> **STORED RECORDS**:

=====

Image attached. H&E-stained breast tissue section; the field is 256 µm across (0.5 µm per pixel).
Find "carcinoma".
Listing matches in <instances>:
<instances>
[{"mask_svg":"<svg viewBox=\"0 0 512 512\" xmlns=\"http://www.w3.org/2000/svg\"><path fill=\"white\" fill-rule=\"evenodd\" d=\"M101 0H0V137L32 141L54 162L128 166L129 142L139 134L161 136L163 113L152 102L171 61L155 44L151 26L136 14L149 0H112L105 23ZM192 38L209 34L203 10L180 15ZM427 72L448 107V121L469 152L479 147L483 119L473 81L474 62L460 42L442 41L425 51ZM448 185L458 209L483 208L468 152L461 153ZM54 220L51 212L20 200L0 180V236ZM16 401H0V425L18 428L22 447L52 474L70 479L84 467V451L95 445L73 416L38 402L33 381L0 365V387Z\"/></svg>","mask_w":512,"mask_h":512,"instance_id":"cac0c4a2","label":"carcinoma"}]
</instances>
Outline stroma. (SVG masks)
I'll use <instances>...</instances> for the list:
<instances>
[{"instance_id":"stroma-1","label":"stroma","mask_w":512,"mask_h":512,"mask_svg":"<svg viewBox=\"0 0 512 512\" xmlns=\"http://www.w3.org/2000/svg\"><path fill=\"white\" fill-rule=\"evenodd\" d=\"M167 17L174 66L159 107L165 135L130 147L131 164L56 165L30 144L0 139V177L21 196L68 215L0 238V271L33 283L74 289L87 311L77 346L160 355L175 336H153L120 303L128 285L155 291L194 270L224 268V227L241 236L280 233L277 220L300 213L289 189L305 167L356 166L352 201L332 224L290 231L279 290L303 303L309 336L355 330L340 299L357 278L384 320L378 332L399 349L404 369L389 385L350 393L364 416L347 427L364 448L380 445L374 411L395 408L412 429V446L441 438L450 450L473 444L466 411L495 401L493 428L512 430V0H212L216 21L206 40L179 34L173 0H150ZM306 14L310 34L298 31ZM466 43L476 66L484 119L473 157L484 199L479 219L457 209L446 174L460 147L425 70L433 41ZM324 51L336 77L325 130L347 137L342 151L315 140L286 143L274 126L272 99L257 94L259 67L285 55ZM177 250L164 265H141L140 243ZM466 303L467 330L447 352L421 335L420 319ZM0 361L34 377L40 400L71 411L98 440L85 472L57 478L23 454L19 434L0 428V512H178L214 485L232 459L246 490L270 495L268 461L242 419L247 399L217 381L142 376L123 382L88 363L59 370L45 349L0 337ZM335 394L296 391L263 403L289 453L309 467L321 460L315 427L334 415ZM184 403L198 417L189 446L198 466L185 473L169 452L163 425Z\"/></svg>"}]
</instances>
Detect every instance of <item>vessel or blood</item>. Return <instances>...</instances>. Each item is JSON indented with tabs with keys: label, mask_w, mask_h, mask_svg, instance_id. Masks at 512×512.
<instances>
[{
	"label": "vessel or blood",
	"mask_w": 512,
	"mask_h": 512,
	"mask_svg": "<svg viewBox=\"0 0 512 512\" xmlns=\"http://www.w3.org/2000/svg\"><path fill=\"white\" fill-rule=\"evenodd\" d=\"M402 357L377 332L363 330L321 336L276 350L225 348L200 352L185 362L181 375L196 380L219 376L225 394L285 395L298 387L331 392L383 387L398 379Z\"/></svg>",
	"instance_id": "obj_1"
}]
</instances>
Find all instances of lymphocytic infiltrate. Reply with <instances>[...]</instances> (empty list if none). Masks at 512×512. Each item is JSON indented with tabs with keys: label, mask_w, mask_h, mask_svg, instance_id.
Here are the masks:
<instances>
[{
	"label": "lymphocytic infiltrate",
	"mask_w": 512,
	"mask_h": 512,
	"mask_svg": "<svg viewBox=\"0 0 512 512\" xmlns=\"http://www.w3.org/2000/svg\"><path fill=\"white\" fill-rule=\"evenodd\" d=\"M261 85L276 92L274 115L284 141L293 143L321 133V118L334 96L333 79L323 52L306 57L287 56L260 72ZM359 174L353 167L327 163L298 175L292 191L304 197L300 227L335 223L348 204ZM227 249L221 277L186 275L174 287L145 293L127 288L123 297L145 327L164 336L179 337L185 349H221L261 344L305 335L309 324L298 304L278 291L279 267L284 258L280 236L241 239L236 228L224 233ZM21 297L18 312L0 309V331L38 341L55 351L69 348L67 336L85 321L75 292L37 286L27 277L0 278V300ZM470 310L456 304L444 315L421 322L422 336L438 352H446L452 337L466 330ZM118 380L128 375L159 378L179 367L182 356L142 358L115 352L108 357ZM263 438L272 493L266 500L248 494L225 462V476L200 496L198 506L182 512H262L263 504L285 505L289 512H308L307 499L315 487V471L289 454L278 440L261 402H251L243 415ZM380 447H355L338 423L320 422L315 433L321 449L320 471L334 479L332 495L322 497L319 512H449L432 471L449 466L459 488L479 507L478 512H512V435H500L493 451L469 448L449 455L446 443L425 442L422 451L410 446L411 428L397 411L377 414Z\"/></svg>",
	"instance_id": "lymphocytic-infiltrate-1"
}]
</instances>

=====

> **DIRECTIONS**:
The lines above should be duplicated exactly.

> **WRITTEN ANSWER**:
Image attached. H&E-stained breast tissue section; the field is 256 µm across (0.5 µm per pixel).
Find "carcinoma".
Listing matches in <instances>:
<instances>
[{"mask_svg":"<svg viewBox=\"0 0 512 512\" xmlns=\"http://www.w3.org/2000/svg\"><path fill=\"white\" fill-rule=\"evenodd\" d=\"M101 0H0V137L32 141L54 162L128 166L129 142L139 134L161 136L163 113L152 102L171 61L155 44L151 26L136 14L149 0H112L105 23ZM192 38L209 34L203 10L180 15ZM427 72L448 107V121L469 152L479 147L483 119L473 81L474 62L460 42L442 41L425 51ZM448 185L458 209L483 208L468 152L461 153ZM54 220L51 212L20 200L0 180V236ZM16 401H0V425L18 428L22 447L52 474L70 479L84 467V451L95 445L73 416L38 402L33 381L0 365V387Z\"/></svg>","mask_w":512,"mask_h":512,"instance_id":"cac0c4a2","label":"carcinoma"}]
</instances>
Outline stroma. (SVG masks)
I'll use <instances>...</instances> for the list:
<instances>
[{"instance_id":"stroma-1","label":"stroma","mask_w":512,"mask_h":512,"mask_svg":"<svg viewBox=\"0 0 512 512\" xmlns=\"http://www.w3.org/2000/svg\"><path fill=\"white\" fill-rule=\"evenodd\" d=\"M167 17L174 66L159 107L165 135L130 147L131 164L56 165L30 144L0 139V177L21 196L68 215L0 238V271L33 283L74 289L87 311L77 346L160 355L175 336H153L120 303L128 285L155 291L194 270L224 268V227L241 236L280 233L277 220L300 213L289 189L305 167L356 166L352 201L332 224L290 231L279 290L303 303L309 336L355 330L340 299L357 278L384 320L378 332L399 349L404 369L389 385L350 393L364 416L347 427L364 448L380 445L374 411L395 408L412 429V446L441 438L450 450L473 444L466 411L495 401L493 428L512 430V0H212L216 21L206 40L179 34L173 0H150ZM306 14L310 34L298 31ZM466 43L476 66L484 119L473 157L484 199L479 219L457 209L446 174L460 147L425 70L433 41ZM324 51L336 77L325 130L347 137L342 151L315 140L286 143L274 126L272 99L257 94L259 67L285 55ZM177 250L164 265H141L140 243ZM466 303L467 330L447 352L421 335L420 319ZM0 361L34 377L40 400L71 411L98 440L85 472L57 478L23 454L19 434L0 428V512H178L214 485L232 459L246 490L270 495L268 461L242 419L247 399L217 381L142 376L123 382L88 363L59 370L45 349L0 337ZM335 394L296 391L263 403L289 453L309 467L321 460L315 427L334 415ZM184 403L198 417L189 446L198 466L185 473L169 452L163 425Z\"/></svg>"}]
</instances>
Detect every instance of <item>vessel or blood</item>. Return <instances>...</instances>. Each item is JSON indented with tabs with keys: label, mask_w, mask_h, mask_svg, instance_id. Masks at 512×512.
<instances>
[{
	"label": "vessel or blood",
	"mask_w": 512,
	"mask_h": 512,
	"mask_svg": "<svg viewBox=\"0 0 512 512\" xmlns=\"http://www.w3.org/2000/svg\"><path fill=\"white\" fill-rule=\"evenodd\" d=\"M402 357L377 332L363 330L321 336L276 350L225 348L200 352L185 362L181 375L196 380L219 376L225 394L285 395L298 387L331 392L383 387L398 379Z\"/></svg>",
	"instance_id": "obj_1"
}]
</instances>
Find all instances of lymphocytic infiltrate. Reply with <instances>[...]</instances> (empty list if none). Masks at 512×512. Each item is JSON indented with tabs with keys: label, mask_w, mask_h, mask_svg, instance_id.
Here are the masks:
<instances>
[{
	"label": "lymphocytic infiltrate",
	"mask_w": 512,
	"mask_h": 512,
	"mask_svg": "<svg viewBox=\"0 0 512 512\" xmlns=\"http://www.w3.org/2000/svg\"><path fill=\"white\" fill-rule=\"evenodd\" d=\"M261 85L276 92L274 115L284 141L293 143L321 133V118L334 96L333 79L323 52L306 57L287 56L260 72ZM359 174L353 167L327 163L298 175L292 191L304 197L300 227L335 223L348 204ZM227 249L221 277L186 275L174 287L145 293L127 288L123 297L145 327L164 336L179 337L185 349H221L261 344L305 335L309 324L298 304L278 291L279 267L284 258L280 236L241 239L236 228L224 233ZM21 297L18 312L0 309V331L38 341L55 351L69 348L67 336L85 321L75 292L37 286L27 277L0 278V300ZM470 310L456 304L444 315L421 322L422 336L438 352H446L452 337L466 330ZM118 380L128 375L159 378L179 367L182 356L142 358L115 352L108 357ZM263 438L272 493L266 500L248 494L225 462V476L200 496L198 506L182 512H262L263 504L285 505L289 512H308L307 499L315 487V471L289 454L278 440L261 402H251L243 415ZM380 447H355L338 423L320 422L315 433L321 449L320 471L334 479L332 495L322 497L319 512H449L432 471L449 466L459 488L479 507L478 512H512V435H500L493 451L469 448L449 455L446 443L425 442L422 451L410 446L411 428L397 411L377 414Z\"/></svg>",
	"instance_id": "lymphocytic-infiltrate-1"
}]
</instances>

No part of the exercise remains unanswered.